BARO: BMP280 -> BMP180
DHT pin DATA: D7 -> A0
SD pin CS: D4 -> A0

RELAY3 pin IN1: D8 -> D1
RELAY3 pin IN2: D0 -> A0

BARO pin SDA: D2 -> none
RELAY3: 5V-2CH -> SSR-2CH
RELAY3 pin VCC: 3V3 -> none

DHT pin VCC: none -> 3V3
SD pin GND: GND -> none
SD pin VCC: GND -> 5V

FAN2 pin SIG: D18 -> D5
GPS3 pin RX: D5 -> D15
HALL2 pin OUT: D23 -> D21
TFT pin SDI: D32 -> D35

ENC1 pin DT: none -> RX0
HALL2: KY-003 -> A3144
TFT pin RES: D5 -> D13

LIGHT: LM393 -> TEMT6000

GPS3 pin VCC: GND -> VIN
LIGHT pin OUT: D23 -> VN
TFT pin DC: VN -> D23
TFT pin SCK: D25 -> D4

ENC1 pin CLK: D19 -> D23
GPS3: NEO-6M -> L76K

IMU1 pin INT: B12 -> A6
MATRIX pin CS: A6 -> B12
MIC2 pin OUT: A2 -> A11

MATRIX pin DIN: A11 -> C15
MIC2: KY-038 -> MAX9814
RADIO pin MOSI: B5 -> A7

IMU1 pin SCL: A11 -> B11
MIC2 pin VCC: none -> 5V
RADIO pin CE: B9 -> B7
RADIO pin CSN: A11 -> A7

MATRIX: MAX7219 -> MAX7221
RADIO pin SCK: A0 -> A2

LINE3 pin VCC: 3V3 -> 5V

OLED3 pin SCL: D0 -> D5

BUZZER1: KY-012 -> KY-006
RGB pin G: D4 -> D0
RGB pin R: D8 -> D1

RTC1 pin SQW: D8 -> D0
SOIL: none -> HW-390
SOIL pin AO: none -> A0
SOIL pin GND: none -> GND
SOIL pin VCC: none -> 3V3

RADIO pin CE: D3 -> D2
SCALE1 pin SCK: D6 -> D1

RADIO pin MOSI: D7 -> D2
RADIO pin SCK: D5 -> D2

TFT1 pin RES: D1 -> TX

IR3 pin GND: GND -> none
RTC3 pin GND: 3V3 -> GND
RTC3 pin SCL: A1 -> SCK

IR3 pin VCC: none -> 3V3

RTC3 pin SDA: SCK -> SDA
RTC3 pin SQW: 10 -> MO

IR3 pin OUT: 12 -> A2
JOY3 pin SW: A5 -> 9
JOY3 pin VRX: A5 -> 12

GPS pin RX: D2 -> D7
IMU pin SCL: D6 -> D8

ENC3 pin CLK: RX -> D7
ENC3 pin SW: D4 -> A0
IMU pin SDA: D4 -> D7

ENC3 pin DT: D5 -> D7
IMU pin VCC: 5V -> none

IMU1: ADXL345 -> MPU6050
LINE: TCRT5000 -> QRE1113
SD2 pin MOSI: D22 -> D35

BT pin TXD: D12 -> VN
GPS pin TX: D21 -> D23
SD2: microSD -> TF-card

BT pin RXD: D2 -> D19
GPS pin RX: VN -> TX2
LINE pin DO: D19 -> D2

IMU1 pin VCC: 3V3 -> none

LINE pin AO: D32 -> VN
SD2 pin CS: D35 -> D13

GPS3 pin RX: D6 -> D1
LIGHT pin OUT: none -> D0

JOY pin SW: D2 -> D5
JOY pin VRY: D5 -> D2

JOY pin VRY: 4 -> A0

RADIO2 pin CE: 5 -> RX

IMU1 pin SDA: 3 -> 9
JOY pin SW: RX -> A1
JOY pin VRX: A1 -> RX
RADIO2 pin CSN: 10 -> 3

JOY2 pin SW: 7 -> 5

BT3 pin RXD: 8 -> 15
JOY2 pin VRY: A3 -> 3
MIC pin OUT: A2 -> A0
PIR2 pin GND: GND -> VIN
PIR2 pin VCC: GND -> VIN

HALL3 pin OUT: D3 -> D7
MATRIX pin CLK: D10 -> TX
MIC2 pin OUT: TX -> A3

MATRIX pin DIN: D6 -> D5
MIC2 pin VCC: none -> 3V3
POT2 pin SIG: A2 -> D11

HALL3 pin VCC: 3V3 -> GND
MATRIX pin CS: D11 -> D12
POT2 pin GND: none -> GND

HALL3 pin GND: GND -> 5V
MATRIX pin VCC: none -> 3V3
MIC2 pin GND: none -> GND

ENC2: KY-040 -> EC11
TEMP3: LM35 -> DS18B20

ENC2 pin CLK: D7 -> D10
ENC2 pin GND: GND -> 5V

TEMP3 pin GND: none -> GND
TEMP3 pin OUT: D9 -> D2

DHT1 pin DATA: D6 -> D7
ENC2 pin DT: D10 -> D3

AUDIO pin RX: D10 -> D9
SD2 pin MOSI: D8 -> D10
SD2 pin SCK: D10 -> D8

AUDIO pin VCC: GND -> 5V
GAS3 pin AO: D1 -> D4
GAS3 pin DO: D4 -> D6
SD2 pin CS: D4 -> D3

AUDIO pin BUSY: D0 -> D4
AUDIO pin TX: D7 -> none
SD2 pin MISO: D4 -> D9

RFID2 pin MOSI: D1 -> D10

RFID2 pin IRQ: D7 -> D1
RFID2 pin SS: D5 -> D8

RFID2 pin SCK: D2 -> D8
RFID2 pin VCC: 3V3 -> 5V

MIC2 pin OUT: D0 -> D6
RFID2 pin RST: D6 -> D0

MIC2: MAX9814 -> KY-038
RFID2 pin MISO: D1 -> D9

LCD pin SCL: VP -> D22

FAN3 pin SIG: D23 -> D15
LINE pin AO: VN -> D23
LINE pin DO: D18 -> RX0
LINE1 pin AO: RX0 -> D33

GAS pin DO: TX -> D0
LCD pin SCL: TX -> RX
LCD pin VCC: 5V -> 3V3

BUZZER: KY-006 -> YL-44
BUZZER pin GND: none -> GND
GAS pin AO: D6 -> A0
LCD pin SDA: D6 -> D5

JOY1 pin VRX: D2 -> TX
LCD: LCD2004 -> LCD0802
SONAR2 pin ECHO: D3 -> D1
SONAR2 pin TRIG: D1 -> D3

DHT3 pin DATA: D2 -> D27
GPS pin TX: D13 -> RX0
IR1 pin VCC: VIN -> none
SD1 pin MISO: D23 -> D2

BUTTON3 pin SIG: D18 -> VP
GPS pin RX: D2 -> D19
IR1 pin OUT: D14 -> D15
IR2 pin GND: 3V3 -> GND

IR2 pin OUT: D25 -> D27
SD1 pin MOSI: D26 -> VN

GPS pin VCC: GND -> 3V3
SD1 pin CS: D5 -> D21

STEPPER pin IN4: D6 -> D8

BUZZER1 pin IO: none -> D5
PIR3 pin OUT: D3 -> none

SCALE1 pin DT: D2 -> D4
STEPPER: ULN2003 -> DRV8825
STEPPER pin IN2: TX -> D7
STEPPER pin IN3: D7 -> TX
+--
→ Required work:
Read through the material above, and whenever a line contains "DATA", copy it.

→ Exercise output:
DHT pin DATA: D7 -> A0
DHT1 pin DATA: D6 -> D7
DHT3 pin DATA: D2 -> D27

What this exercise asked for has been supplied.